**TASK:**
Reproduce exactly the lines below from the one containing "MATRIX2 pin VCC: 3V3 -> 5V" through the one containing "TFT pin VCC: 3V3 -> 5V", including both, and nothing else.

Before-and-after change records
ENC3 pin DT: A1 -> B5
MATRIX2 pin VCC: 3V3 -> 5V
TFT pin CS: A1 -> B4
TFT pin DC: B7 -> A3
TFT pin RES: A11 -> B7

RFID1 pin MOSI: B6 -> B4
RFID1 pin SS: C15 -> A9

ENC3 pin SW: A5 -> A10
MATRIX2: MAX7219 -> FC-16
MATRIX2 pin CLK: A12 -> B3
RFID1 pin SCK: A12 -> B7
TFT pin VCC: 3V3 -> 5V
---
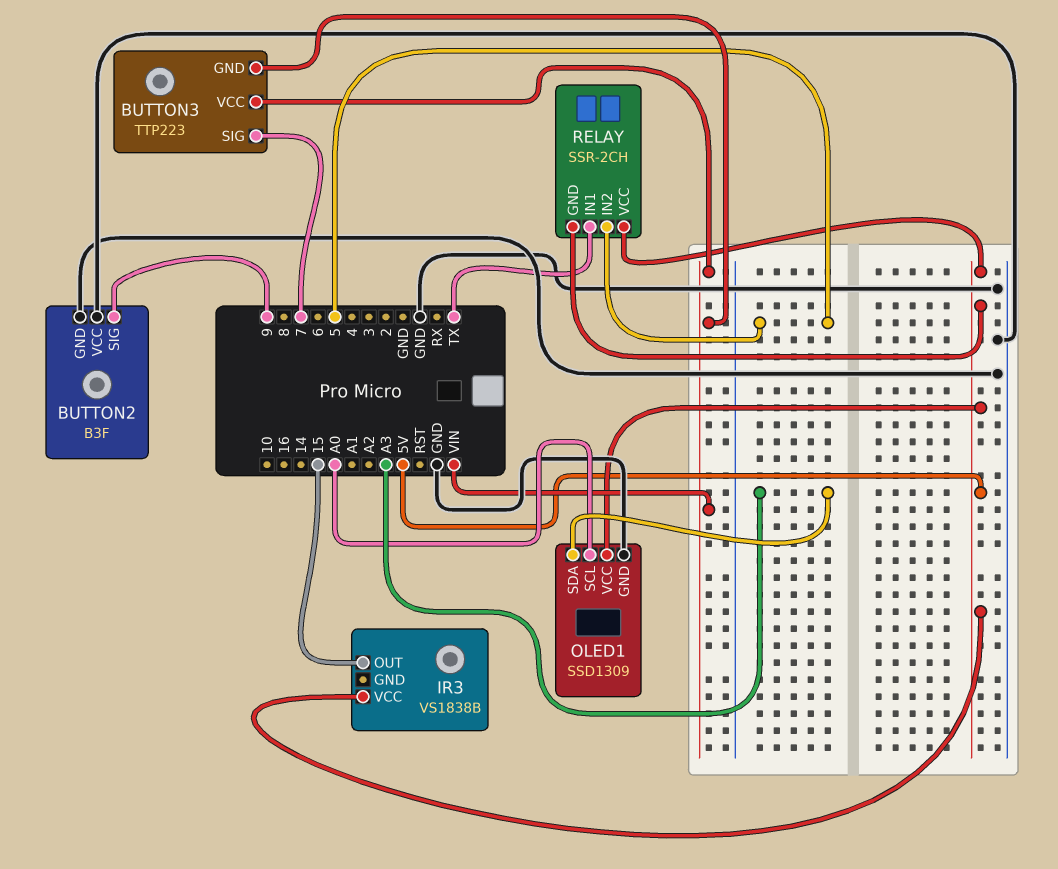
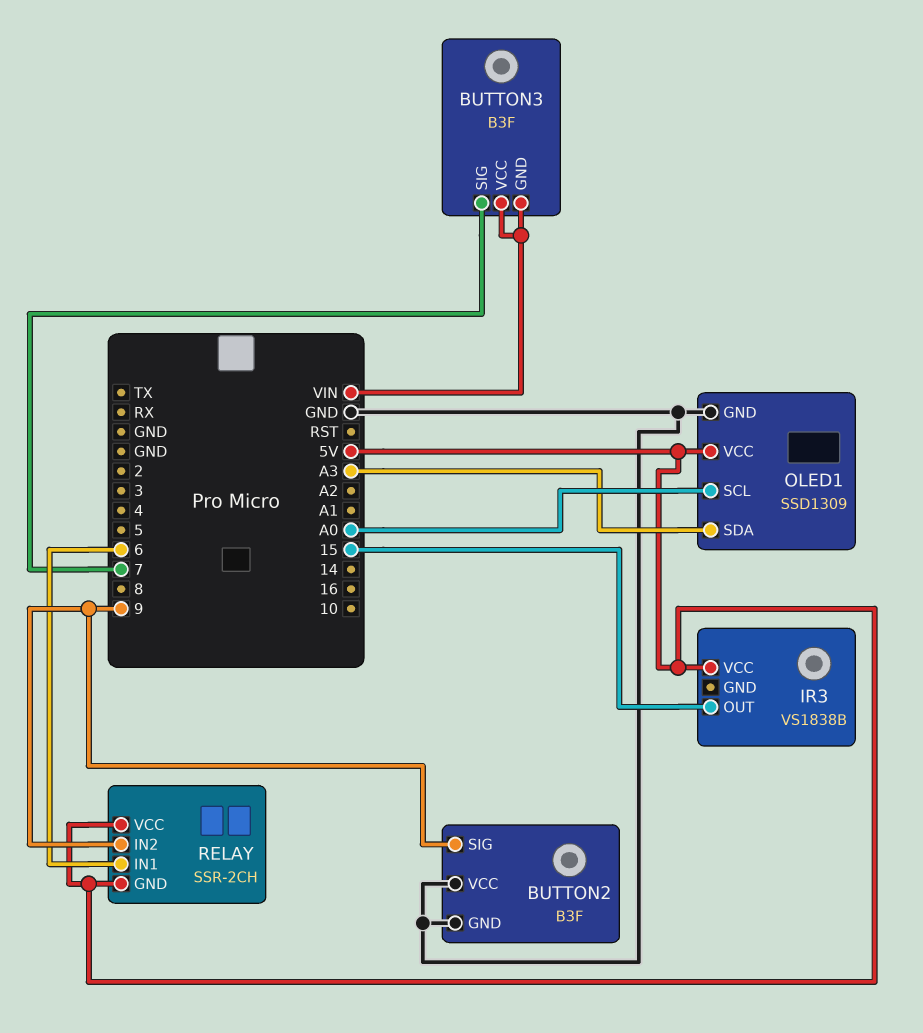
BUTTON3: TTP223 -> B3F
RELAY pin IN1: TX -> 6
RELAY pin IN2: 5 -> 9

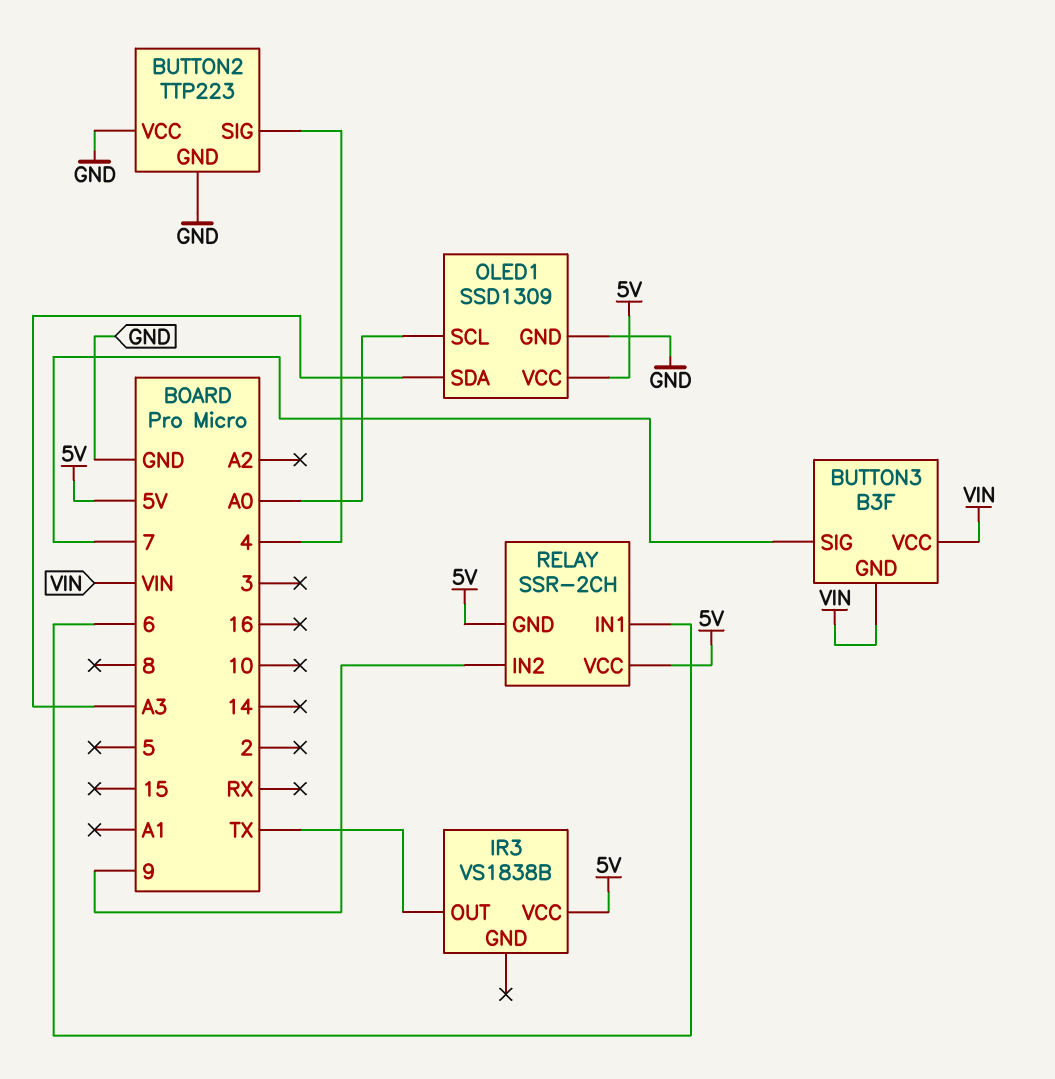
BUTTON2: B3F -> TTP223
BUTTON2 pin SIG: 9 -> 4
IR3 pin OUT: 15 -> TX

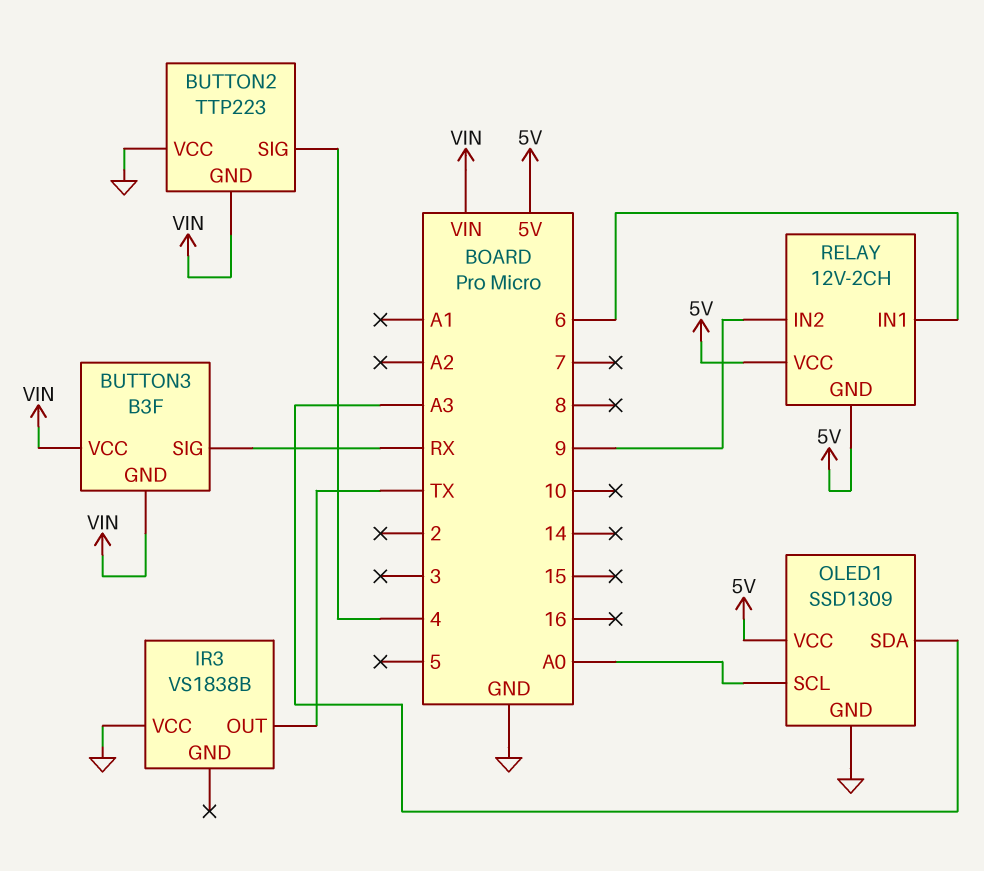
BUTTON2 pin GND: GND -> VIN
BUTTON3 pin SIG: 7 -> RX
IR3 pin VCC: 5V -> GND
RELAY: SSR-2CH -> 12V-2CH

**YOUR RESPONSE:**
MATRIX2 pin VCC: 3V3 -> 5V
TFT pin CS: A1 -> B4
TFT pin DC: B7 -> A3
TFT pin RES: A11 -> B7

RFID1 pin MOSI: B6 -> B4
RFID1 pin SS: C15 -> A9

ENC3 pin SW: A5 -> A10
MATRIX2: MAX7219 -> FC-16
MATRIX2 pin CLK: A12 -> B3
RFID1 pin SCK: A12 -> B7
TFT pin VCC: 3V3 -> 5V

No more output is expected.